**Work instruction:** Repeat the lines from the line with "(526, 434) = (427, 357): none" to the line with "(622, 407) = (392, 301): none -> black hammer" in the listing below, keeping both end lines and adding nothing.
>>>
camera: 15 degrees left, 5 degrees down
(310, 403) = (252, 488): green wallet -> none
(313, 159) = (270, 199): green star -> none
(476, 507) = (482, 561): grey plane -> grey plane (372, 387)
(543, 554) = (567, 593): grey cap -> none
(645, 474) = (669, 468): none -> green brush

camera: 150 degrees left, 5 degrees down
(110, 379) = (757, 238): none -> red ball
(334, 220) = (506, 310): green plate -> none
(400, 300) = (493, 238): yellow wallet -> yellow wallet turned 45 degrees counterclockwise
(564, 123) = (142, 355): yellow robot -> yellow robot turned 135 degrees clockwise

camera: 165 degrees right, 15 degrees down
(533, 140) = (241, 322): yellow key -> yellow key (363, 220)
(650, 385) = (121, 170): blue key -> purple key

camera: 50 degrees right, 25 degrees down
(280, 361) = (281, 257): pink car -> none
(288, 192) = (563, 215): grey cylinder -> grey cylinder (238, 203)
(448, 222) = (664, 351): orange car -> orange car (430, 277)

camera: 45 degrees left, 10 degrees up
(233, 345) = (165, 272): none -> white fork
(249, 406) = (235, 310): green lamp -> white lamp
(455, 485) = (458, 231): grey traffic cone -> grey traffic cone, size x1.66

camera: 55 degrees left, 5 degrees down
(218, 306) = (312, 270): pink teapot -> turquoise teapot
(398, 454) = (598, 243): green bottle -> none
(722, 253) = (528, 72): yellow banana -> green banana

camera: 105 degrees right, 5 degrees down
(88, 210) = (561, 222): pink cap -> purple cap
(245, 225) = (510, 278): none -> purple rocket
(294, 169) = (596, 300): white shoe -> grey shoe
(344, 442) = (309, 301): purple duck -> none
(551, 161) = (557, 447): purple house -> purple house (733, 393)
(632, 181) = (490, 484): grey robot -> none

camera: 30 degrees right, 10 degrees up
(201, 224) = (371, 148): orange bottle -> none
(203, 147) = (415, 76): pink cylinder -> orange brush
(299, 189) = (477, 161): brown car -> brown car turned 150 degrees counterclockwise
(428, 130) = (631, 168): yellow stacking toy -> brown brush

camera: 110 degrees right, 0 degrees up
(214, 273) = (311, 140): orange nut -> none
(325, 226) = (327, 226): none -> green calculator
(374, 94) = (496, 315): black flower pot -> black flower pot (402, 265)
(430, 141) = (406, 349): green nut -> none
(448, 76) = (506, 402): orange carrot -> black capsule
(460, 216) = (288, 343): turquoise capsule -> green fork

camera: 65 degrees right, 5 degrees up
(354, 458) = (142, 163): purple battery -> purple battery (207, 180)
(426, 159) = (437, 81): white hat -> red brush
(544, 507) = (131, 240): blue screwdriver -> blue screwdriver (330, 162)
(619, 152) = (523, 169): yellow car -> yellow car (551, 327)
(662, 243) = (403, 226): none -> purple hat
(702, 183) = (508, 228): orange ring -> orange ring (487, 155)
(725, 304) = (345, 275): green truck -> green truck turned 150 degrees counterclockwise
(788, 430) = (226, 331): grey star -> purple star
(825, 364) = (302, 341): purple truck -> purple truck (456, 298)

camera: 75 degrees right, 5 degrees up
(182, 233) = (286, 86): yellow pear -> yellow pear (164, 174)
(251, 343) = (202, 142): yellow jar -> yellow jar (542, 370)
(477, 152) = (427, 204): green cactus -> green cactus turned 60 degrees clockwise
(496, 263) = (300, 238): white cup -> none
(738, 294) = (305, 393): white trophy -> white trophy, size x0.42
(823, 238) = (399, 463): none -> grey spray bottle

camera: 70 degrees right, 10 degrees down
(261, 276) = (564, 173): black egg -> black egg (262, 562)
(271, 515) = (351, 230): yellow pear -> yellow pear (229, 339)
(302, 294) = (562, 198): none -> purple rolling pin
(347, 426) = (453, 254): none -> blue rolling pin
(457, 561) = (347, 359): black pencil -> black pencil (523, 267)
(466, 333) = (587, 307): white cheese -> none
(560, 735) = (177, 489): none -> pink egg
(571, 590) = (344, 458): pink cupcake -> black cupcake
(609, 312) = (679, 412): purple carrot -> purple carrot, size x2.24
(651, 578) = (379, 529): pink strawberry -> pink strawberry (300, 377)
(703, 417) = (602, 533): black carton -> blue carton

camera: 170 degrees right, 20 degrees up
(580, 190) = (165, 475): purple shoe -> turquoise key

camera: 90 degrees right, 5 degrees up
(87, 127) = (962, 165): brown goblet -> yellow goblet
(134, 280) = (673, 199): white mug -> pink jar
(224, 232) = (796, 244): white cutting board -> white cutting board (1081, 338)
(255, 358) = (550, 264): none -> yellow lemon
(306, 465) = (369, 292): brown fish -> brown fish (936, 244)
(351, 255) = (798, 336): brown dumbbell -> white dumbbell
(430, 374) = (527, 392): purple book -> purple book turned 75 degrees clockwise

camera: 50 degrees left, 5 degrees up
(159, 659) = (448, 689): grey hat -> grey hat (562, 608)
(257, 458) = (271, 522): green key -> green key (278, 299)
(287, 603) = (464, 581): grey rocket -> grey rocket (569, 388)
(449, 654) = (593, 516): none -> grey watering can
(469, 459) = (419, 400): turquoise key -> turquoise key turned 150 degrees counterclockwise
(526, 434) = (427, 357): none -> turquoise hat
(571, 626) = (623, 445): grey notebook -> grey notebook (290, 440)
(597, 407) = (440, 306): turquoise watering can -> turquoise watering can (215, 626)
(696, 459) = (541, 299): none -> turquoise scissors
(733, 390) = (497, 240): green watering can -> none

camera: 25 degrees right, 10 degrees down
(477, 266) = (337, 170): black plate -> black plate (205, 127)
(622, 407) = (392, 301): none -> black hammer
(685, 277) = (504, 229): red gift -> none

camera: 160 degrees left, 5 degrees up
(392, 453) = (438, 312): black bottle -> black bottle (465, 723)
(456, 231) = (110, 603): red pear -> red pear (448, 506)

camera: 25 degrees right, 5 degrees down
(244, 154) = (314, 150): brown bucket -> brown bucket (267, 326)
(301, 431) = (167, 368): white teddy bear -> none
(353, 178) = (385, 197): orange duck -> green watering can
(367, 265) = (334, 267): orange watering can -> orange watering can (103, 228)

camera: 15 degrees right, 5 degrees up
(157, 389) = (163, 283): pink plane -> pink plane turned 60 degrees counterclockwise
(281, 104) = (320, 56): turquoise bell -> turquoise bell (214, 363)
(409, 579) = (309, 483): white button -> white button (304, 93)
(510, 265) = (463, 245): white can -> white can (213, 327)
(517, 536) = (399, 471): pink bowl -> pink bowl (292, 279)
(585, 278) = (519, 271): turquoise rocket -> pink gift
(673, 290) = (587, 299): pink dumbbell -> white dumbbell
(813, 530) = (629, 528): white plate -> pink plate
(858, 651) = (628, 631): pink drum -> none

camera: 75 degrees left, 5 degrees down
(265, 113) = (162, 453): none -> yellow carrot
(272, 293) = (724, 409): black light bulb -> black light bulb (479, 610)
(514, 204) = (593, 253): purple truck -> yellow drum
<<<
**Exercise result:**
(526, 434) = (427, 357): none -> turquoise hat
(571, 626) = (623, 445): grey notebook -> grey notebook (290, 440)
(597, 407) = (440, 306): turquoise watering can -> turquoise watering can (215, 626)
(696, 459) = (541, 299): none -> turquoise scissors
(733, 390) = (497, 240): green watering can -> none

camera: 25 degrees right, 10 degrees down
(477, 266) = (337, 170): black plate -> black plate (205, 127)
(622, 407) = (392, 301): none -> black hammer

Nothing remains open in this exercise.